Dataset items

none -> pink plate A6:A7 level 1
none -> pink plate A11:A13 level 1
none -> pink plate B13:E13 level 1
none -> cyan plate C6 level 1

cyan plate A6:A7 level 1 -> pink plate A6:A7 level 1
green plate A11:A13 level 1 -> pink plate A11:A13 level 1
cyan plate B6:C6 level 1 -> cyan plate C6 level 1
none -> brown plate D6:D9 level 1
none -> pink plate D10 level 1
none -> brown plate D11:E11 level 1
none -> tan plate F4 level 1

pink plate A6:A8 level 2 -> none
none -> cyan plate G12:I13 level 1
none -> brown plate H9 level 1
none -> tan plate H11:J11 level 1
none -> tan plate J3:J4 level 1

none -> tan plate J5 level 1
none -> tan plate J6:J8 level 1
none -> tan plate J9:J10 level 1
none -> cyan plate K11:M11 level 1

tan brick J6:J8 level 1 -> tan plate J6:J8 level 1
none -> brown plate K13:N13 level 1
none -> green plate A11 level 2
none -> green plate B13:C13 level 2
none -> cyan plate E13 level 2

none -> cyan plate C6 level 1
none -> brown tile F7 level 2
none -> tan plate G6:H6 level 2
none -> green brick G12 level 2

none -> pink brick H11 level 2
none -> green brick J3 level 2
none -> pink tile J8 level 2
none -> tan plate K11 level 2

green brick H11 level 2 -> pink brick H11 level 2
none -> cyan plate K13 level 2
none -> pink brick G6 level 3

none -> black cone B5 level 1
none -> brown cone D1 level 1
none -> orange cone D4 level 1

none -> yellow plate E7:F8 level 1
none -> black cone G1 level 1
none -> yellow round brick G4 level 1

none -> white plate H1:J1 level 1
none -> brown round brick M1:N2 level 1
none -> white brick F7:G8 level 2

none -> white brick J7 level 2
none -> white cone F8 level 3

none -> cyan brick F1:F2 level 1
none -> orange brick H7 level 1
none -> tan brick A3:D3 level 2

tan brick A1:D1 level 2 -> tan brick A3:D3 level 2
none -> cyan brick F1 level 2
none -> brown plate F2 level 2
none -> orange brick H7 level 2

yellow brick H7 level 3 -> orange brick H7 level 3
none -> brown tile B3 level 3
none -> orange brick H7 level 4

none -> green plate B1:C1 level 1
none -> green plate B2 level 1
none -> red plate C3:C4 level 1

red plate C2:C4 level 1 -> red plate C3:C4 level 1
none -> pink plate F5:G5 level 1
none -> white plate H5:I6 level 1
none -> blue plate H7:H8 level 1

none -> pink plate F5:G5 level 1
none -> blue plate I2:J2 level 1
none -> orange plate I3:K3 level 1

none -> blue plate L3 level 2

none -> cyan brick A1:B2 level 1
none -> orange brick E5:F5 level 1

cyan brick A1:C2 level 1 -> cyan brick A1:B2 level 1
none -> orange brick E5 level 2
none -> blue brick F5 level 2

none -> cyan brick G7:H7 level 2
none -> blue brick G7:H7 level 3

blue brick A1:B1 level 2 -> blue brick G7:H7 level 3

# What you need to do
Your response must consist of every line above, reproduced exactly.

# Answer to the problem
none -> pink plate A6:A7 level 1
none -> pink plate A11:A13 level 1
none -> pink plate B13:E13 level 1
none -> cyan plate C6 level 1

cyan plate A6:A7 level 1 -> pink plate A6:A7 level 1
green plate A11:A13 level 1 -> pink plate A11:A13 level 1
cyan plate B6:C6 level 1 -> cyan plate C6 level 1
none -> brown plate D6:D9 level 1
none -> pink plate D10 level 1
none -> brown plate D11:E11 level 1
none -> tan plate F4 level 1

pink plate A6:A8 level 2 -> none
none -> cyan plate G12:I13 level 1
none -> brown plate H9 level 1
none -> tan plate H11:J11 level 1
none -> tan plate J3:J4 level 1

none -> tan plate J5 level 1
none -> tan plate J6:J8 level 1
none -> tan plate J9:J10 level 1
none -> cyan plate K11:M11 level 1

tan brick J6:J8 level 1 -> tan plate J6:J8 level 1
none -> brown plate K13:N13 level 1
none -> green plate A11 level 2
none -> green plate B13:C13 level 2
none -> cyan plate E13 level 2

none -> cyan plate C6 level 1
none -> brown tile F7 level 2
none -> tan plate G6:H6 level 2
none -> green brick G12 level 2

none -> pink brick H11 level 2
none -> green brick J3 level 2
none -> pink tile J8 level 2
none -> tan plate K11 level 2

green brick H11 level 2 -> pink brick H11 level 2
none -> cyan plate K13 level 2
none -> pink brick G6 level 3

none -> black cone B5 level 1
none -> brown cone D1 level 1
none -> orange cone D4 level 1

none -> yellow plate E7:F8 level 1
none -> black cone G1 level 1
none -> yellow round brick G4 level 1

none -> white plate H1:J1 level 1
none -> brown round brick M1:N2 level 1
none -> white brick F7:G8 level 2

none -> white brick J7 level 2
none -> white cone F8 level 3

none -> cyan brick F1:F2 level 1
none -> orange brick H7 level 1
none -> tan brick A3:D3 level 2

tan brick A1:D1 level 2 -> tan brick A3:D3 level 2
none -> cyan brick F1 level 2
none -> brown plate F2 level 2
none -> orange brick H7 level 2

yellow brick H7 level 3 -> orange brick H7 level 3
none -> brown tile B3 level 3
none -> orange brick H7 level 4

none -> green plate B1:C1 level 1
none -> green plate B2 level 1
none -> red plate C3:C4 level 1

red plate C2:C4 level 1 -> red plate C3:C4 level 1
none -> pink plate F5:G5 level 1
none -> white plate H5:I6 level 1
none -> blue plate H7:H8 level 1

none -> pink plate F5:G5 level 1
none -> blue plate I2:J2 level 1
none -> orange plate I3:K3 level 1

none -> blue plate L3 level 2

none -> cyan brick A1:B2 level 1
none -> orange brick E5:F5 level 1

cyan brick A1:C2 level 1 -> cyan brick A1:B2 level 1
none -> orange brick E5 level 2
none -> blue brick F5 level 2

none -> cyan brick G7:H7 level 2
none -> blue brick G7:H7 level 3

blue brick A1:B1 level 2 -> blue brick G7:H7 level 3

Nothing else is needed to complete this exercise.